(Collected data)
--*--

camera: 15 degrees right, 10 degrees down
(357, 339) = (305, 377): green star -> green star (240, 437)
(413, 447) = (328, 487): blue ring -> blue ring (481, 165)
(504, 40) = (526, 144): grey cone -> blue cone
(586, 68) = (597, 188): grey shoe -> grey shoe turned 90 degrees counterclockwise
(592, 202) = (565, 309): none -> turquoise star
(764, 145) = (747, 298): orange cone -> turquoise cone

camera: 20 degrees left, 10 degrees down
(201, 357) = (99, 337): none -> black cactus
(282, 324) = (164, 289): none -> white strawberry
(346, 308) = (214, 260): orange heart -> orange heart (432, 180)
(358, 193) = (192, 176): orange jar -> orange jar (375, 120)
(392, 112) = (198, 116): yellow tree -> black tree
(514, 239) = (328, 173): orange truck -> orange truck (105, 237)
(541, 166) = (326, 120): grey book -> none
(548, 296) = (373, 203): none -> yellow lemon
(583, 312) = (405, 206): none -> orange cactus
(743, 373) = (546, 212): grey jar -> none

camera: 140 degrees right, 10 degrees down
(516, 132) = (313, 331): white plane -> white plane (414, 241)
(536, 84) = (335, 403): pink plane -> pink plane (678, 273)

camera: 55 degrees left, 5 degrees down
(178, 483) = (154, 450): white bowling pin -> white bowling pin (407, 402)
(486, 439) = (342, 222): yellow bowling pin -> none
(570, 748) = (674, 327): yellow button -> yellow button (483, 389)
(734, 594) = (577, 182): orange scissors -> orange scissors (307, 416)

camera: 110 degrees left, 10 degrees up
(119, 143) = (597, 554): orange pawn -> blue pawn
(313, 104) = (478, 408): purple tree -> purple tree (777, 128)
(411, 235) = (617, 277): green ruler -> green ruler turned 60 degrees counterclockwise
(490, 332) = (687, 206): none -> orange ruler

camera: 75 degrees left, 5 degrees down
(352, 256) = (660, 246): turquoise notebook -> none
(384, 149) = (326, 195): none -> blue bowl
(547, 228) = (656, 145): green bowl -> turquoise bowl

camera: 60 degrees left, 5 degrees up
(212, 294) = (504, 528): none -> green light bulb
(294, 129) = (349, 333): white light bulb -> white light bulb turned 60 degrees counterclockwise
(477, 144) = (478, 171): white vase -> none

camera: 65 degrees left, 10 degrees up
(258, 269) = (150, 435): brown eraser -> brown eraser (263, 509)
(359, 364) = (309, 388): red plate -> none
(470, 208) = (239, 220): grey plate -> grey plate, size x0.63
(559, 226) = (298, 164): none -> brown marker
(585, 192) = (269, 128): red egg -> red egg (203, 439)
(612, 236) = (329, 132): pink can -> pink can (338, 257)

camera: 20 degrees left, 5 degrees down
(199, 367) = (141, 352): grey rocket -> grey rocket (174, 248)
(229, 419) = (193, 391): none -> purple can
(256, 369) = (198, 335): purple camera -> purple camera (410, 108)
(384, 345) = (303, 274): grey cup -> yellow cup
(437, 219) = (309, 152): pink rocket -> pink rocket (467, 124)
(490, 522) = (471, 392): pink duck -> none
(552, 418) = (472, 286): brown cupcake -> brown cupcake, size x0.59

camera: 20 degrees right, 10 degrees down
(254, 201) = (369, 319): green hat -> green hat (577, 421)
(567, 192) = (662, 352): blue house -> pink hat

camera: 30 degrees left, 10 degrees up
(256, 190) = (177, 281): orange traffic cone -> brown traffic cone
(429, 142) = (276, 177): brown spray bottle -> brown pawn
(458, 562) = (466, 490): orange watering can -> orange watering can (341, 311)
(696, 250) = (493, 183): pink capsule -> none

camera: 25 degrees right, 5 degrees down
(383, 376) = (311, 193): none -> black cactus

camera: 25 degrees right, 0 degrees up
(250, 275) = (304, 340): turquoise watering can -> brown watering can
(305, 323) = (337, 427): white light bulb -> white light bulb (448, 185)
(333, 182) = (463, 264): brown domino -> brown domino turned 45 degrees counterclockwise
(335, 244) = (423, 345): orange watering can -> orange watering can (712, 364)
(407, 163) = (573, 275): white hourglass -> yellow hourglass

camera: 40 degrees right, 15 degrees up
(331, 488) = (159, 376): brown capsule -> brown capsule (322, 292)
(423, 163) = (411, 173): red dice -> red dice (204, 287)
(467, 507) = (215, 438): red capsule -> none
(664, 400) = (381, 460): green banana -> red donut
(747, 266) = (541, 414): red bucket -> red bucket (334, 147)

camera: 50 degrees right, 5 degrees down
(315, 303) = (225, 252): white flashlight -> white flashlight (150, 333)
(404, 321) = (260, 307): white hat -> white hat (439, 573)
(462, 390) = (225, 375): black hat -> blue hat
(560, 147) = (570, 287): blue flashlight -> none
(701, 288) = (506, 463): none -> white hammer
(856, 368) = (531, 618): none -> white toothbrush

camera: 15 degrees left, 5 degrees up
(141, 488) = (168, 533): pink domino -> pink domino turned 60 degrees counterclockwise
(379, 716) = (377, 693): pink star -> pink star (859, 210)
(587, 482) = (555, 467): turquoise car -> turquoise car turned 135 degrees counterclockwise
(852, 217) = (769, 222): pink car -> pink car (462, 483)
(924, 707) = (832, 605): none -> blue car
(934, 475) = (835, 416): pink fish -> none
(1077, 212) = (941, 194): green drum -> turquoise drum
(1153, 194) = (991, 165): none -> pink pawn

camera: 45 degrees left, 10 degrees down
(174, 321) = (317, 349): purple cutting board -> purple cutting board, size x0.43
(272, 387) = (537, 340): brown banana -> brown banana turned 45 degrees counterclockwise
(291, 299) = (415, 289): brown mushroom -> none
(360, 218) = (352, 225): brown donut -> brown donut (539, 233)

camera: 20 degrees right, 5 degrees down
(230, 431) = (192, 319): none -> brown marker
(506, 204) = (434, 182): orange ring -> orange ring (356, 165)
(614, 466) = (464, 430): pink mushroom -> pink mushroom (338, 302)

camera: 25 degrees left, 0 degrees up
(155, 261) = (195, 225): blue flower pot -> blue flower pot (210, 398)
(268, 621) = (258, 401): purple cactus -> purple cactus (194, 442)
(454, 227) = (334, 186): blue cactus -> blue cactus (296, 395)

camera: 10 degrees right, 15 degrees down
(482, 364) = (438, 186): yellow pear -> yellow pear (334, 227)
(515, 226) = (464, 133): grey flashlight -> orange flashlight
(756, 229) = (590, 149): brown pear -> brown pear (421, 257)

--*--

▶ [Problem to solve]
Reproduce only the lines above spanning from the line containing "camera: 20 degrees right, 10 degrees down" through the line containing "(256, 190) = (177, 281): orange", word for word.

▶ [Response for this exercise]
camera: 20 degrees right, 10 degrees down
(254, 201) = (369, 319): green hat -> green hat (577, 421)
(567, 192) = (662, 352): blue house -> pink hat

camera: 30 degrees left, 10 degrees up
(256, 190) = (177, 281): orange traffic cone -> brown traffic cone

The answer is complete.